▶ _ENTRIES SUPPLIED_
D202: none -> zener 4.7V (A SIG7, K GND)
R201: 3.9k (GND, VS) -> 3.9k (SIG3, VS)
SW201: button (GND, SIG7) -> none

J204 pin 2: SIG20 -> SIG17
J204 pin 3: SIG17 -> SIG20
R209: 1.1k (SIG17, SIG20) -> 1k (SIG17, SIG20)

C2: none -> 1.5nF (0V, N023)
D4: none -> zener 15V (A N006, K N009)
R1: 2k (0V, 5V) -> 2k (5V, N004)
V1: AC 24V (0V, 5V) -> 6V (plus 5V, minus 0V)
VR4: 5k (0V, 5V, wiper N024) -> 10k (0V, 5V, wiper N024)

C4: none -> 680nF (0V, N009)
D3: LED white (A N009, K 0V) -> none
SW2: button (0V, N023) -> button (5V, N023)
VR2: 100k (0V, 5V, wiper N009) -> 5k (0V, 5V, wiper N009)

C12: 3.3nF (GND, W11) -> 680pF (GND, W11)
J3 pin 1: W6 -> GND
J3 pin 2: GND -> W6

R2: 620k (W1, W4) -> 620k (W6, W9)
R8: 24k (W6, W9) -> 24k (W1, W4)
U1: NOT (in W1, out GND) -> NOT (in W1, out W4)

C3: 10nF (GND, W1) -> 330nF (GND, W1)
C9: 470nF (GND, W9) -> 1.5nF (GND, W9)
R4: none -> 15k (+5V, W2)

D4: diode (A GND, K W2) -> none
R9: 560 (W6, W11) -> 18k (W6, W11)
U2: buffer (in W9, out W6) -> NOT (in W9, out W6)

▶ _EXERCISE_
The lines from the one containing "D4: none -> zener 15V (A N006, K N009)" through the last line of the records are to be transcribed exactly, with nothing else added.

▶ _EXPECTED ANSWER_
D4: none -> zener 15V (A N006, K N009)
R1: 2k (0V, 5V) -> 2k (5V, N004)
V1: AC 24V (0V, 5V) -> 6V (plus 5V, minus 0V)
VR4: 5k (0V, 5V, wiper N024) -> 10k (0V, 5V, wiper N024)

C4: none -> 680nF (0V, N009)
D3: LED white (A N009, K 0V) -> none
SW2: button (0V, N023) -> button (5V, N023)
VR2: 100k (0V, 5V, wiper N009) -> 5k (0V, 5V, wiper N009)

C12: 3.3nF (GND, W11) -> 680pF (GND, W11)
J3 pin 1: W6 -> GND
J3 pin 2: GND -> W6

R2: 620k (W1, W4) -> 620k (W6, W9)
R8: 24k (W6, W9) -> 24k (W1, W4)
U1: NOT (in W1, out GND) -> NOT (in W1, out W4)

C3: 10nF (GND, W1) -> 330nF (GND, W1)
C9: 470nF (GND, W9) -> 1.5nF (GND, W9)
R4: none -> 15k (+5V, W2)

D4: diode (A GND, K W2) -> none
R9: 560 (W6, W11) -> 18k (W6, W11)
U2: buffer (in W9, out W6) -> NOT (in W9, out W6)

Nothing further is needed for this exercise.